(Beginning of EXERCISE INPUT)
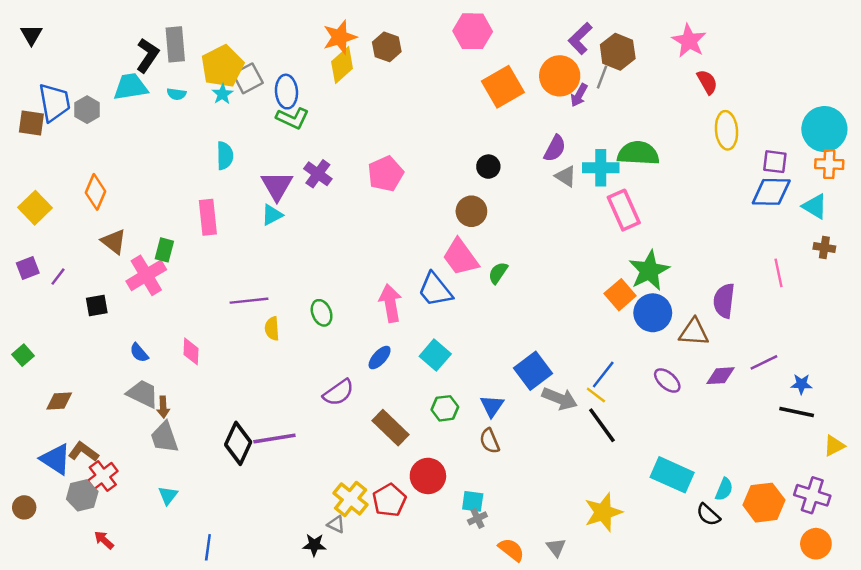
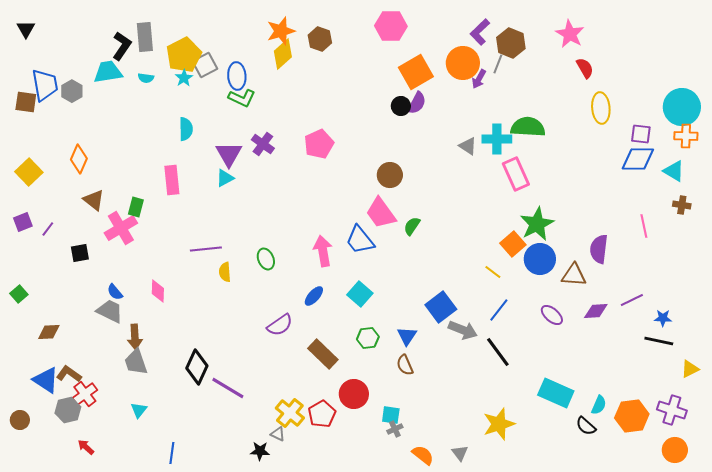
purple semicircle: (555, 148) -> (417, 103), moved
black circle: (488, 167) -> (401, 106), moved
gray trapezoid: (143, 394) -> (110, 311), moved
yellow line: (596, 395) -> (493, 272), moved
brown arrow: (163, 407) -> (135, 337), size x1.4
purple line: (274, 439) -> (228, 388), moved, turned 40

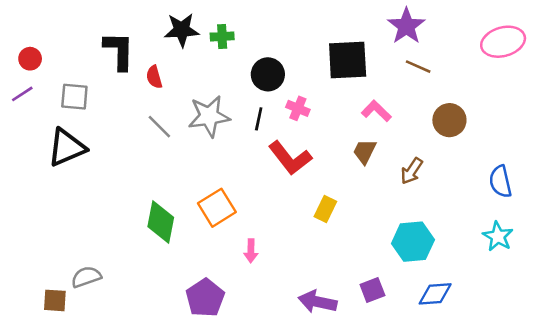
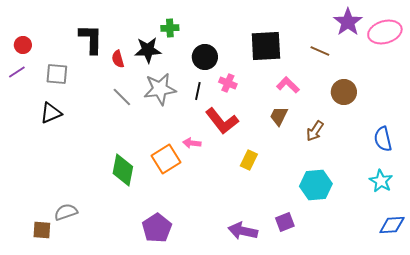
purple star: (406, 26) -> (348, 22), moved
black star: (182, 30) -> (148, 50), moved
black triangle: (67, 148) -> (51, 113), size x0.7
pink arrow: (251, 251) -> (192, 143), moved, turned 96
blue diamond: (435, 294) -> (392, 225), moved

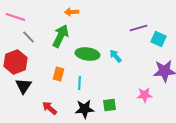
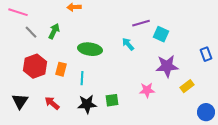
green arrow: (61, 36) -> (54, 31), moved, size x0.7
cyan arrow: (116, 56) -> (128, 44), moved
red hexagon: (16, 62) -> (35, 66), moved
black triangle: (24, 86) -> (20, 101), moved

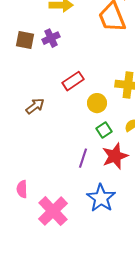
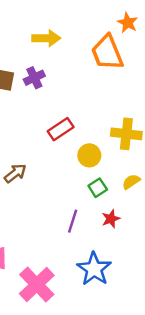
brown arrow: (35, 106) -> (15, 173), moved
red star: (115, 156) -> (111, 219), size x0.6

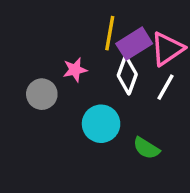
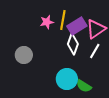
pink star: (75, 70) -> (47, 22), moved
cyan circle: (101, 124) -> (67, 79), moved

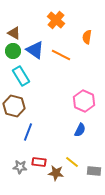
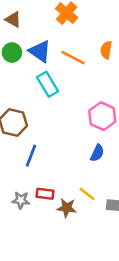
brown triangle: (14, 33) -> (13, 19), moved
orange semicircle: (87, 37) -> (106, 50), moved
cyan rectangle: (21, 76) -> (48, 84), moved

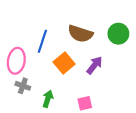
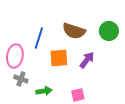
orange square: (64, 63) -> (59, 58), turned 36
green arrow: (48, 99) -> (44, 91), turned 63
(End of EXERCISE INPUT)
PROBLEM DESCRIPTION: The copy should match the records above exactly, except that pictures are dropped.

REPLY:
purple semicircle: (555, 148) -> (417, 103), moved
black circle: (488, 167) -> (401, 106), moved
gray trapezoid: (143, 394) -> (110, 311), moved
yellow line: (596, 395) -> (493, 272), moved
brown arrow: (163, 407) -> (135, 337), size x1.4
purple line: (274, 439) -> (228, 388), moved, turned 40

purple star: (406, 26) -> (348, 22), moved
black star: (182, 30) -> (148, 50), moved
black triangle: (67, 148) -> (51, 113), size x0.7
pink arrow: (251, 251) -> (192, 143), moved, turned 96
blue diamond: (435, 294) -> (392, 225), moved

green arrow: (61, 36) -> (54, 31), moved, size x0.7
cyan arrow: (116, 56) -> (128, 44), moved
red hexagon: (16, 62) -> (35, 66), moved
black triangle: (24, 86) -> (20, 101), moved

brown arrow: (35, 106) -> (15, 173), moved
red star: (115, 156) -> (111, 219), size x0.6

pink star: (75, 70) -> (47, 22), moved
cyan circle: (101, 124) -> (67, 79), moved

brown triangle: (14, 33) -> (13, 19), moved
orange semicircle: (87, 37) -> (106, 50), moved
cyan rectangle: (21, 76) -> (48, 84), moved

orange square: (64, 63) -> (59, 58), turned 36
green arrow: (48, 99) -> (44, 91), turned 63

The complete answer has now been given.